## RECORDS FOR THE TASK
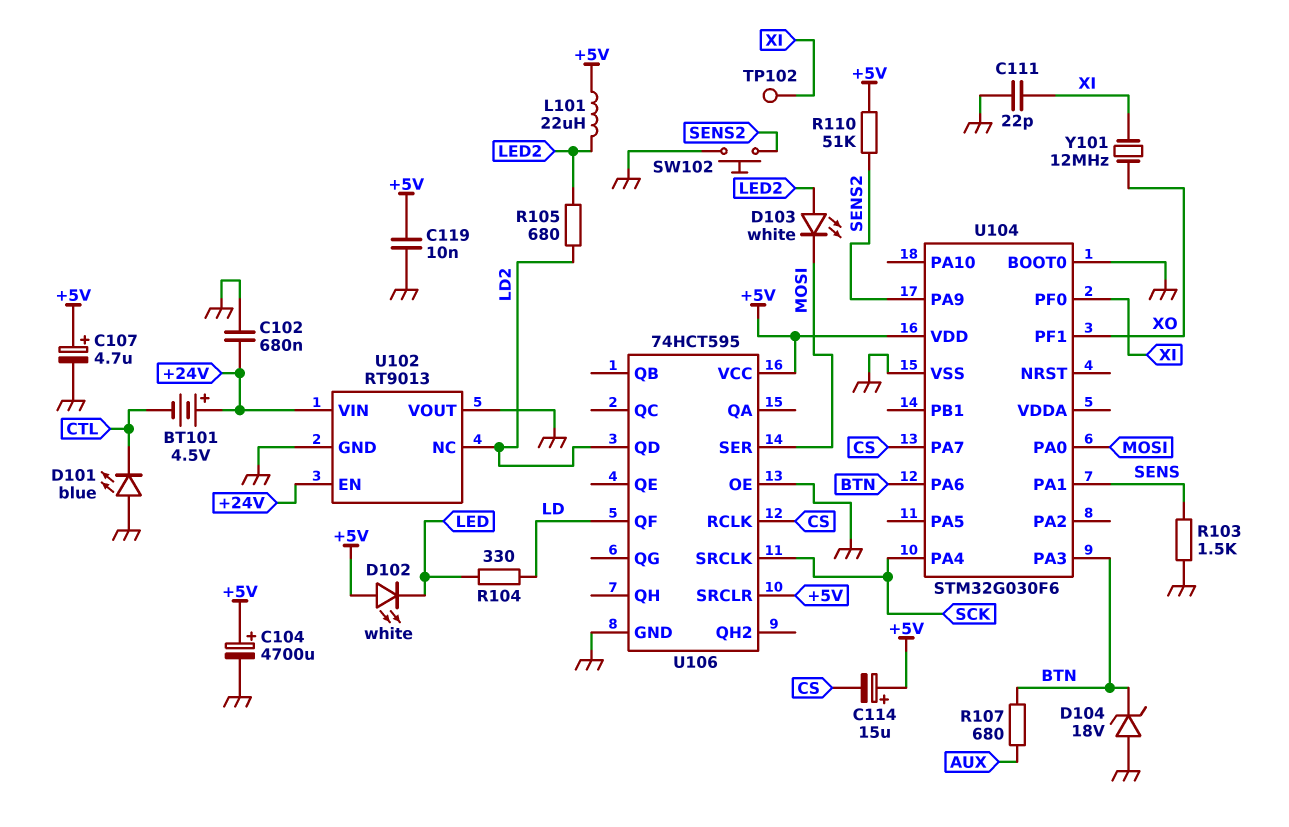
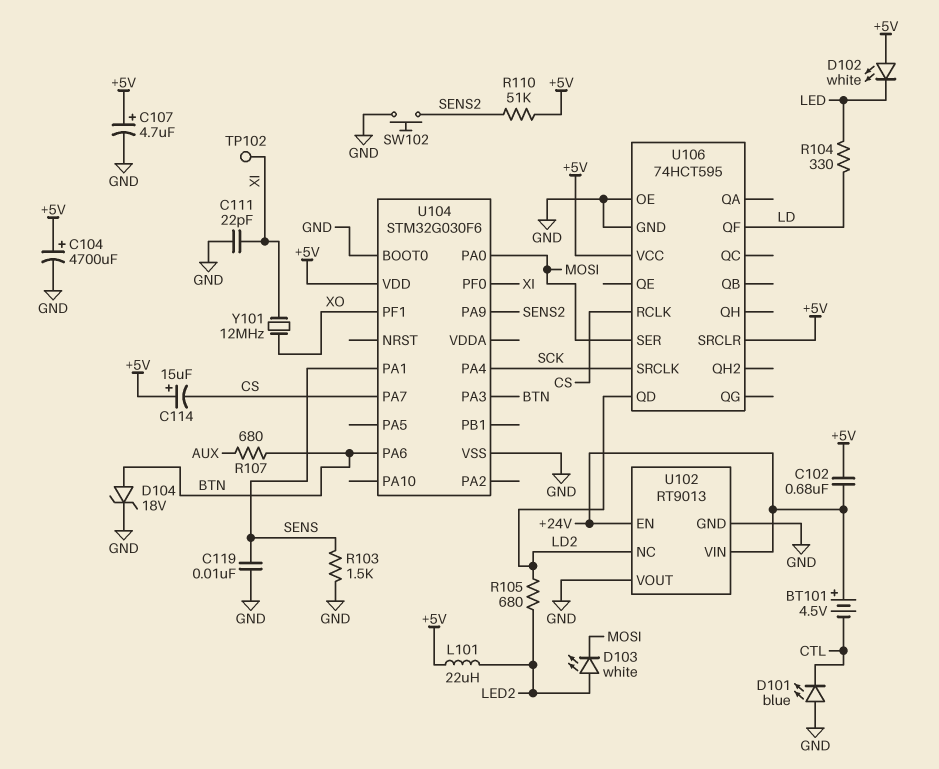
C102: 680nF (+24V, GND) -> 680nF (+5V, +24V)
C119: 10nF (+5V, GND) -> 10nF (GND, SENS)
D104: zener 18V (A GND, K BTN) -> zener 18V (A BTN, K GND)

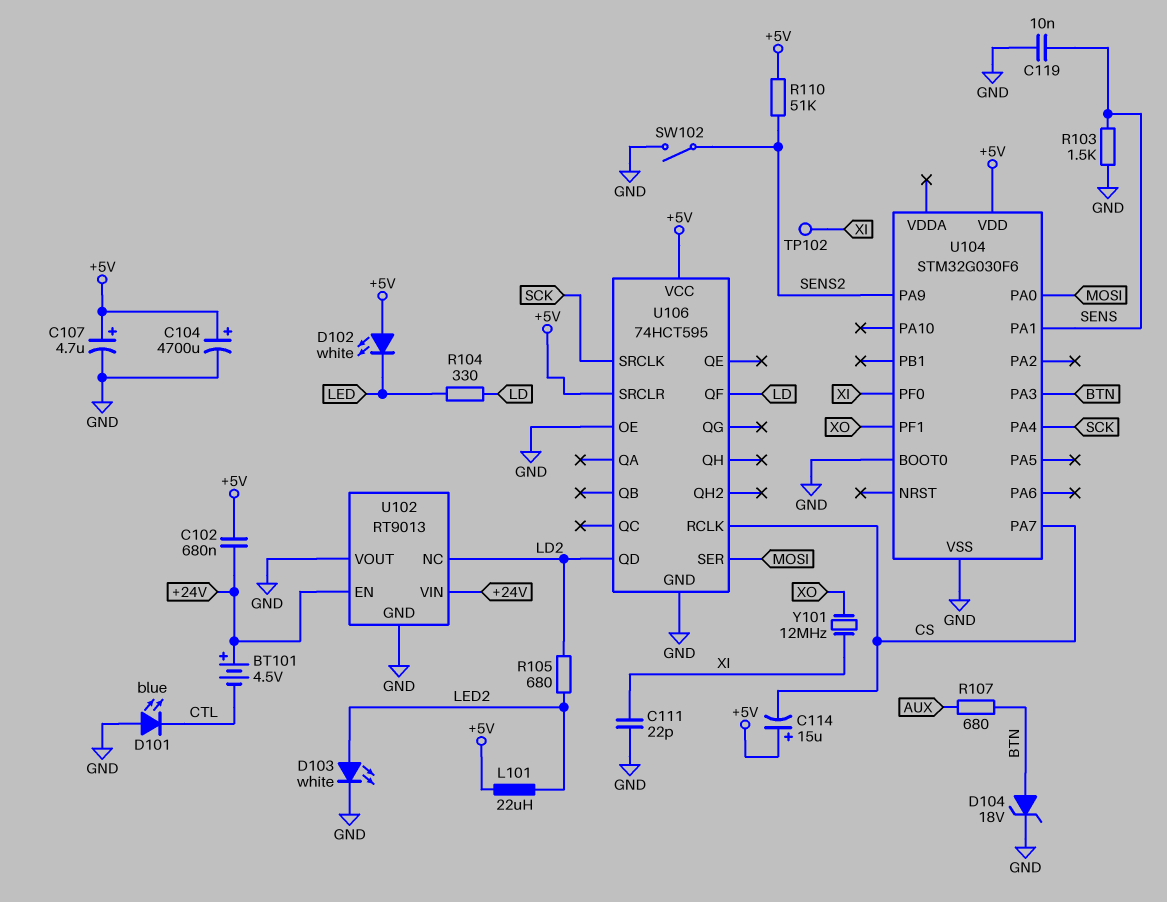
D103: LED white (A LED2, K MOSI) -> LED white (A LED2, K GND)
SW102: button (GND, SENS2) -> switch (GND, SENS2)
U104 pin PA6: BTN -> none

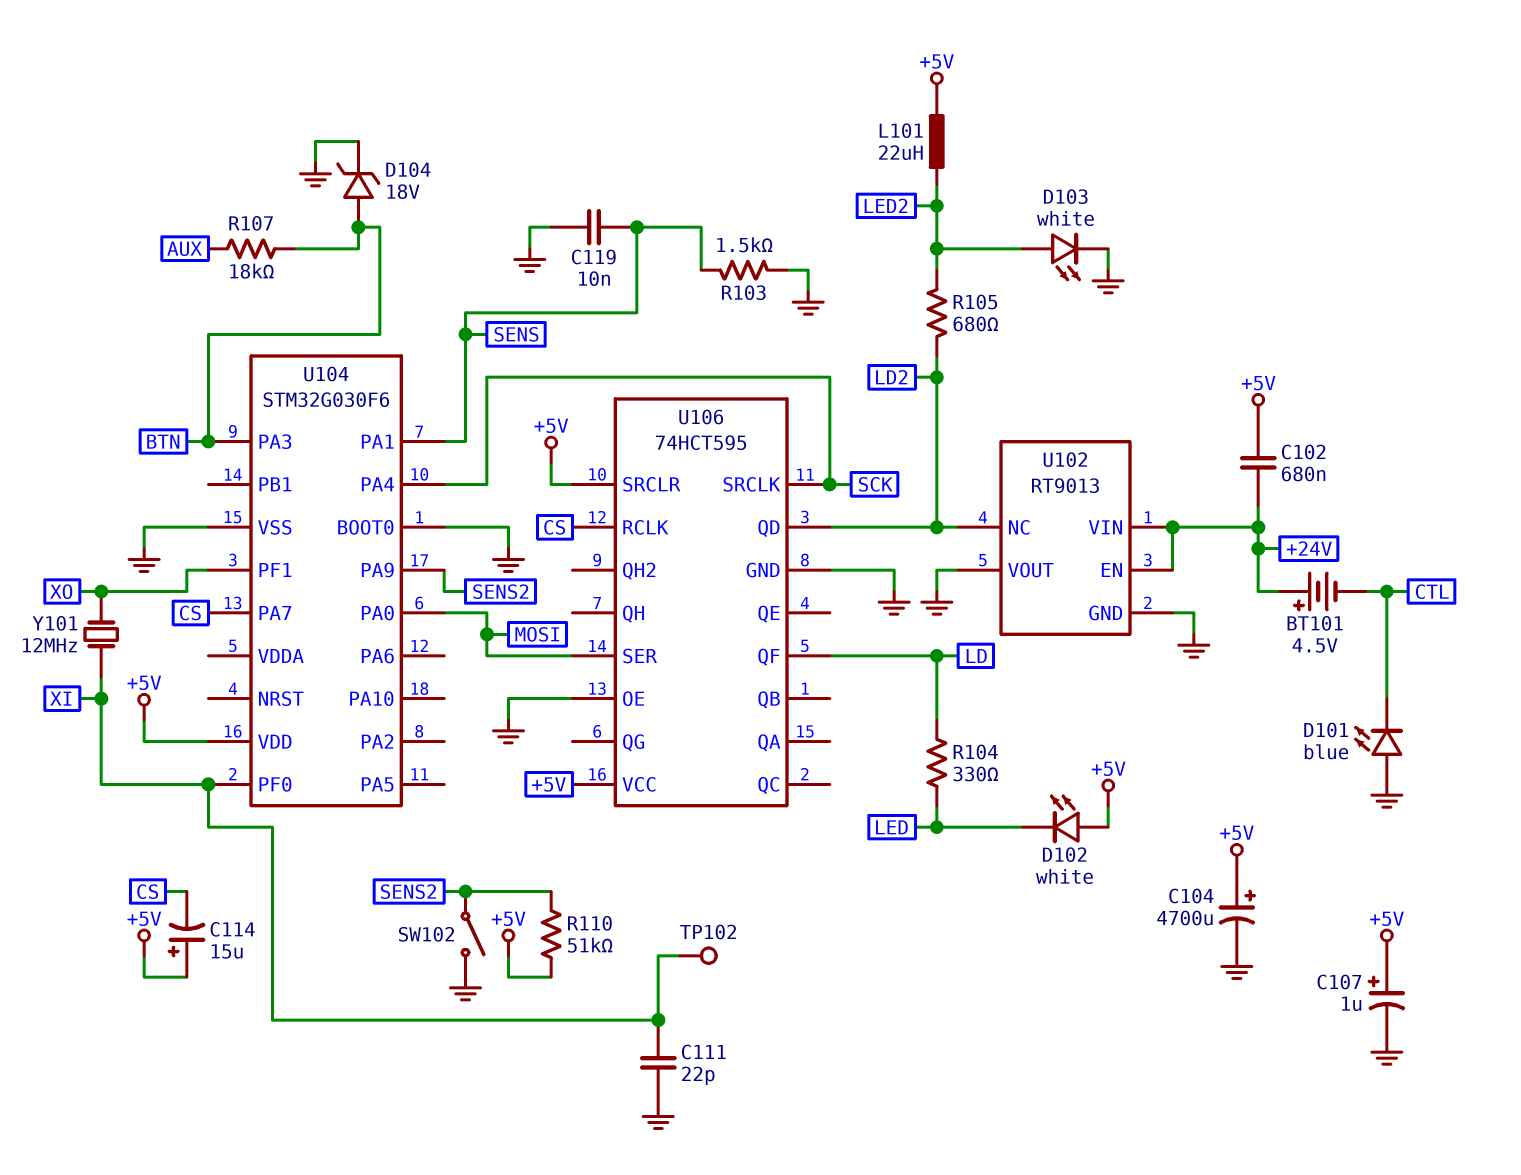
C107: 4.7uF (plus +5V, minus GND) -> 1uF (plus +5V, minus GND)
R107: 680 (AUX, BTN) -> 18k (AUX, BTN)

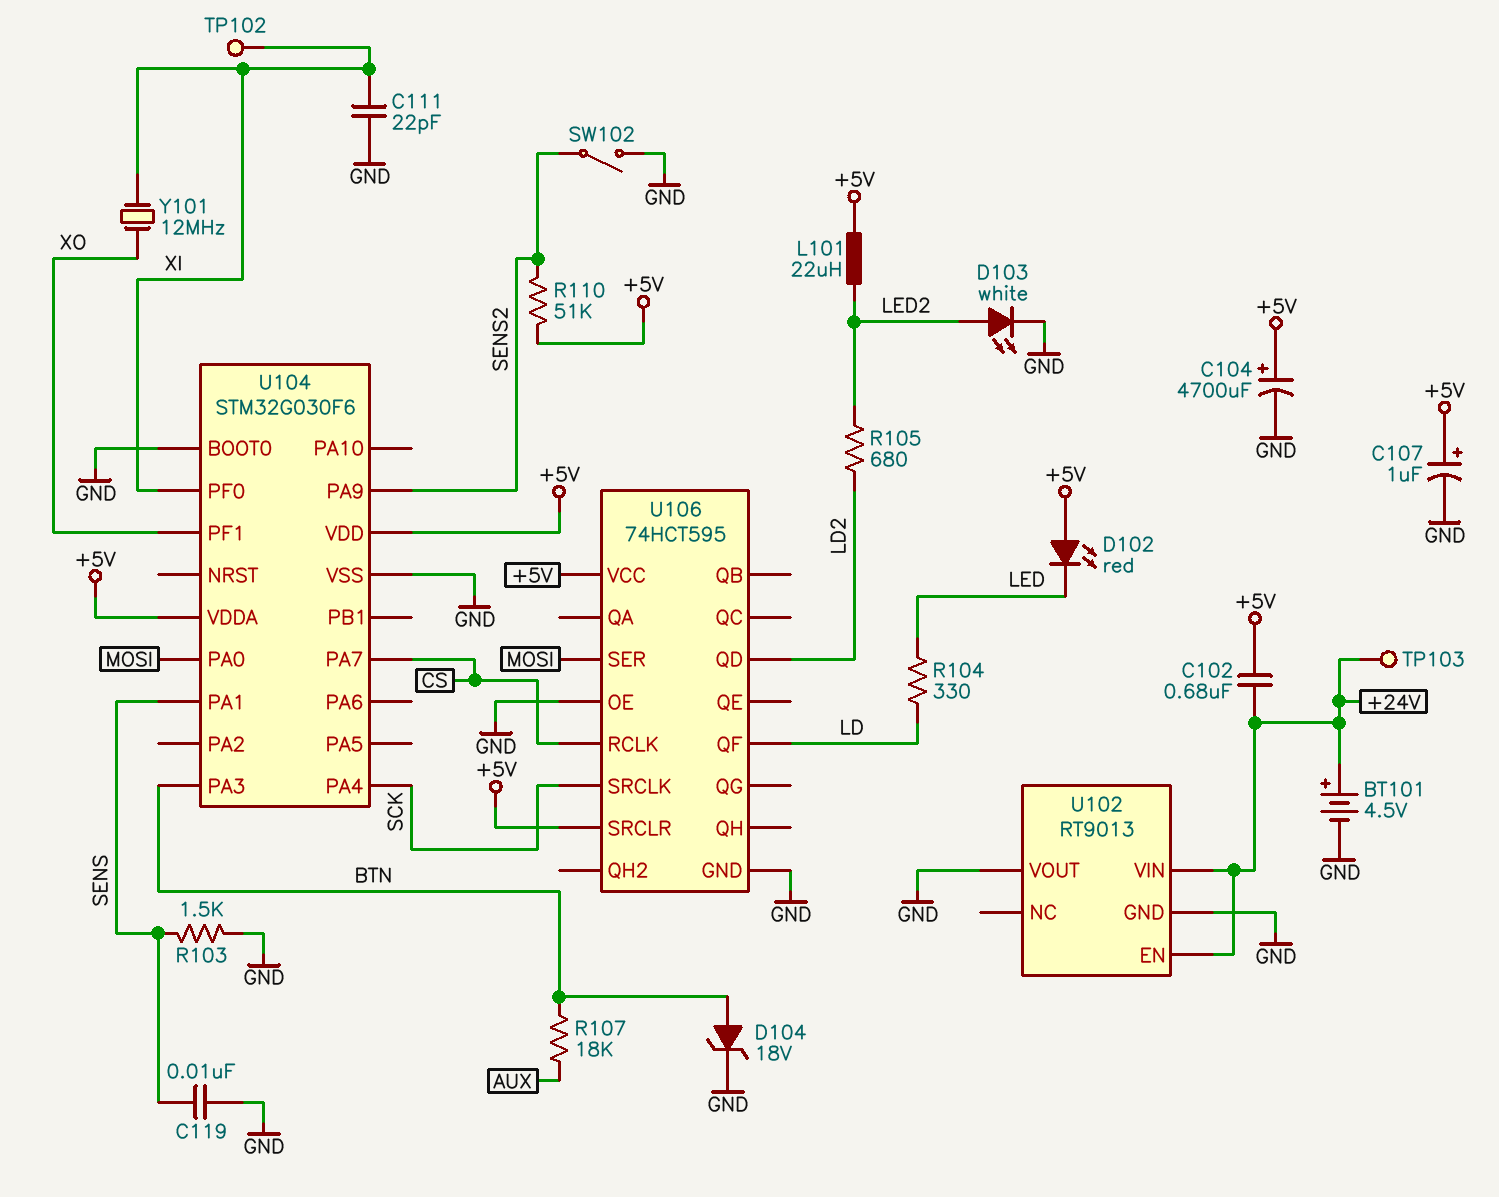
BT101: 4.5V (plus +24V, minus CTL) -> 4.5V (plus +24V, minus GND)
C114: 15uF (plus +5V, minus CS) -> none
D101: LED blue (A GND, K CTL) -> none
D102: LED white (A +5V, K LED) -> LED red (A +5V, K LED)
TP103: none -> test point (+24V)
U102 pin NC: LD2 -> none
U104 pin VDDA: none -> +5V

## ACTIVITY
All of the data must be set down exactly, with no pictures included.

## COMPLETED EXERCISE
C102: 680nF (+24V, GND) -> 680nF (+5V, +24V)
C119: 10nF (+5V, GND) -> 10nF (GND, SENS)
D104: zener 18V (A GND, K BTN) -> zener 18V (A BTN, K GND)

D103: LED white (A LED2, K MOSI) -> LED white (A LED2, K GND)
SW102: button (GND, SENS2) -> switch (GND, SENS2)
U104 pin PA6: BTN -> none

C107: 4.7uF (plus +5V, minus GND) -> 1uF (plus +5V, minus GND)
R107: 680 (AUX, BTN) -> 18k (AUX, BTN)

BT101: 4.5V (plus +24V, minus CTL) -> 4.5V (plus +24V, minus GND)
C114: 15uF (plus +5V, minus CS) -> none
D101: LED blue (A GND, K CTL) -> none
D102: LED white (A +5V, K LED) -> LED red (A +5V, K LED)
TP103: none -> test point (+24V)
U102 pin NC: LD2 -> none
U104 pin VDDA: none -> +5V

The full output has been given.